**SUPPLIED ENTRIES:**
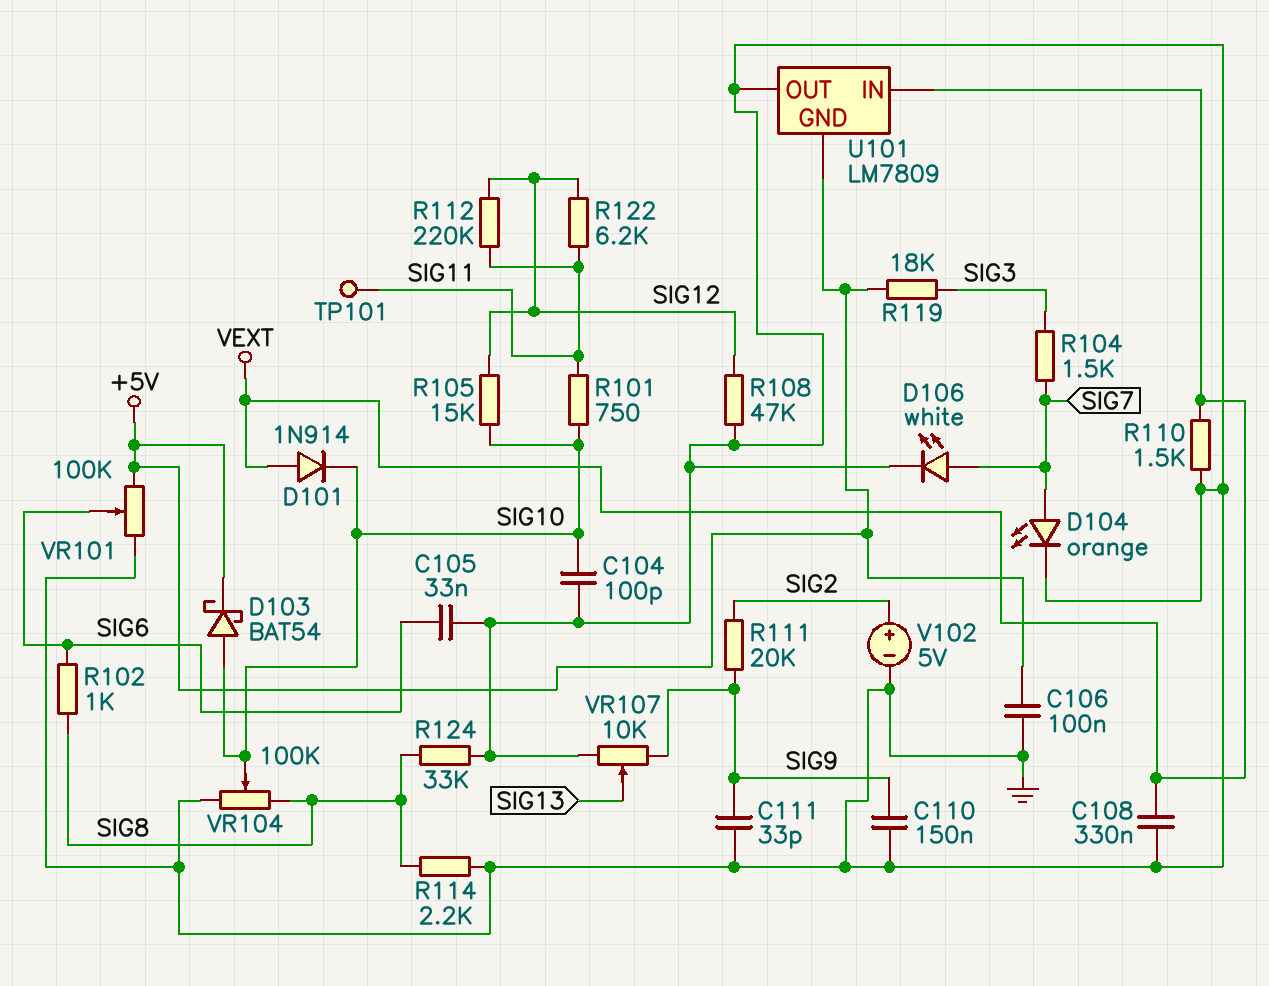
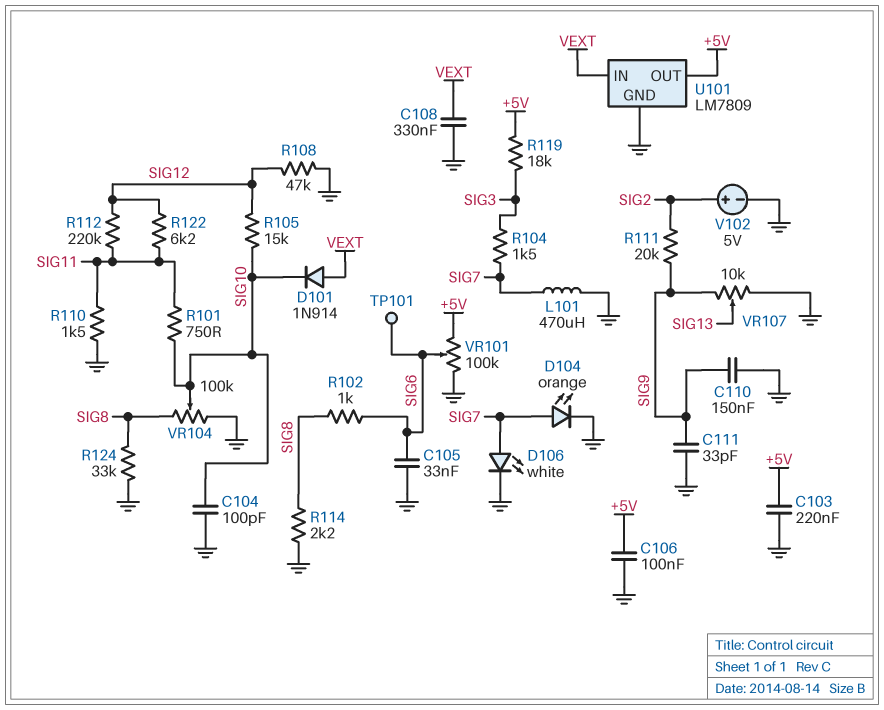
C103: none -> 220nF (+5V, GND)
D103: schottky BAT54 (A SIG10, K +5V) -> none
L101: none -> 470uH (GND, SIG7)
R110: 1.5k (GND, VEXT) -> 1.5k (GND, SIG11)
TP101: test point (SIG11) -> test point (SIG6)
U101 pin GND: +5V -> GND
U101 pin OUT: GND -> +5V

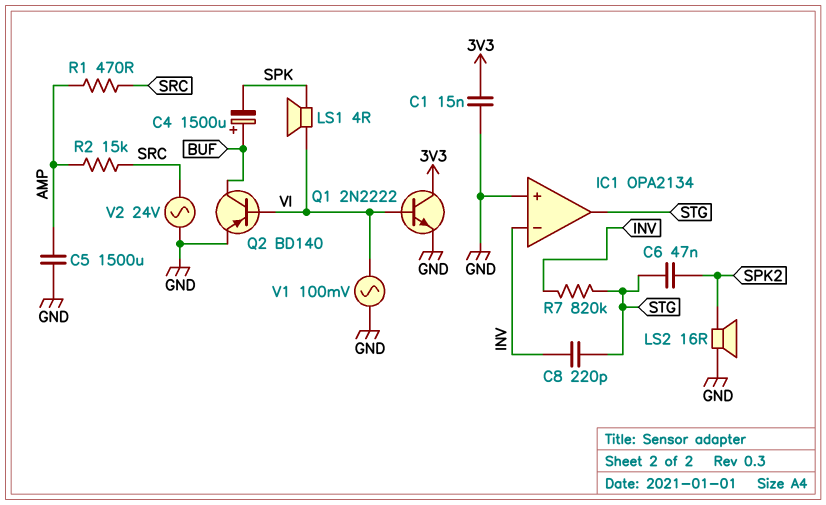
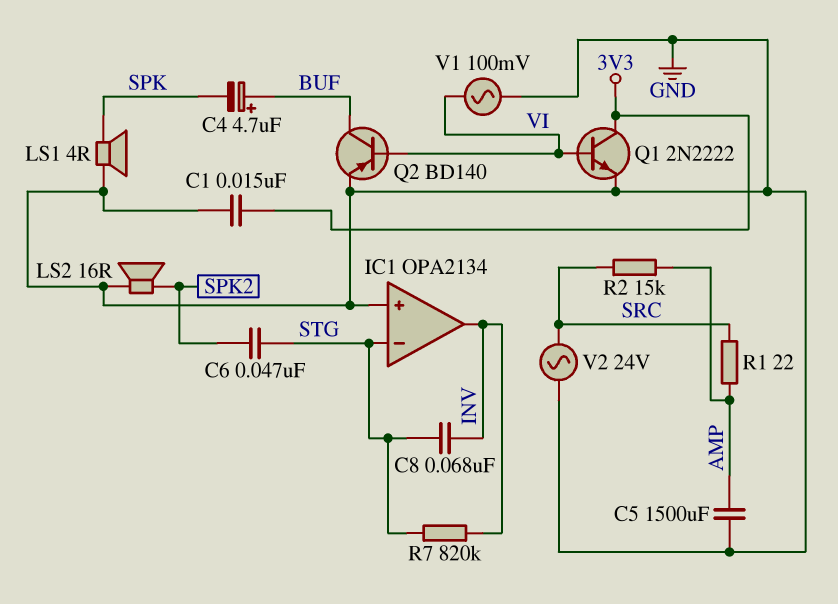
C4: 1500uF (plus BUF, minus SPK) -> 4.7uF (plus BUF, minus SPK)
C8: 220pF (INV, STG) -> 68nF (INV, STG)
IC1 pin in-: INV -> STG
IC1 pin out: STG -> INV
LS1: speaker 4R (SPK, VI) -> speaker 4R (GND, SPK)
R1: 470 (AMP, SRC) -> 22 (AMP, SRC)

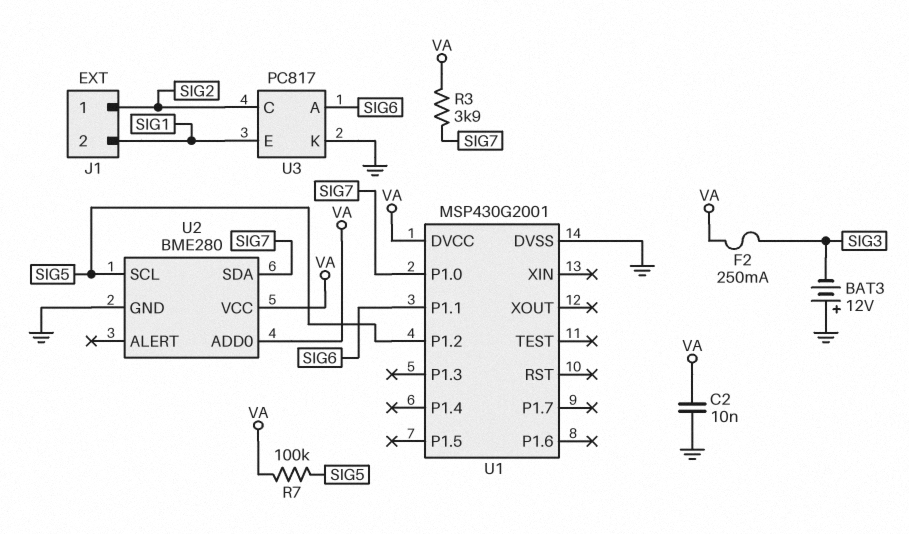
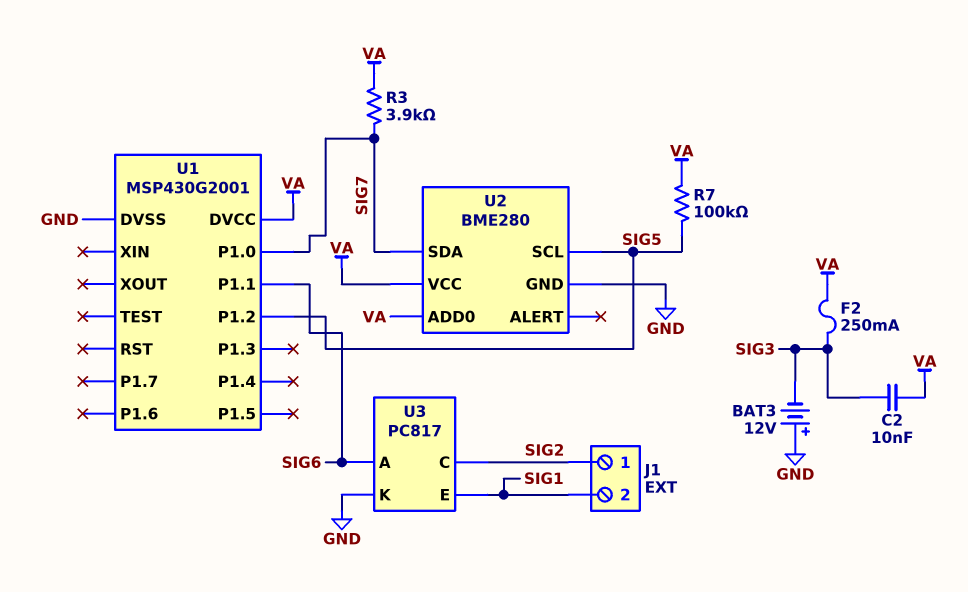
C2: 10nF (GND, VA) -> 10nF (SIG3, VA)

**TASK DETAILS:**
Give the listing again exactly, but omit each image.

**ANSWER FOR THE TASK:**
C103: none -> 220nF (+5V, GND)
D103: schottky BAT54 (A SIG10, K +5V) -> none
L101: none -> 470uH (GND, SIG7)
R110: 1.5k (GND, VEXT) -> 1.5k (GND, SIG11)
TP101: test point (SIG11) -> test point (SIG6)
U101 pin GND: +5V -> GND
U101 pin OUT: GND -> +5V

C4: 1500uF (plus BUF, minus SPK) -> 4.7uF (plus BUF, minus SPK)
C8: 220pF (INV, STG) -> 68nF (INV, STG)
IC1 pin in-: INV -> STG
IC1 pin out: STG -> INV
LS1: speaker 4R (SPK, VI) -> speaker 4R (GND, SPK)
R1: 470 (AMP, SRC) -> 22 (AMP, SRC)

C2: 10nF (GND, VA) -> 10nF (SIG3, VA)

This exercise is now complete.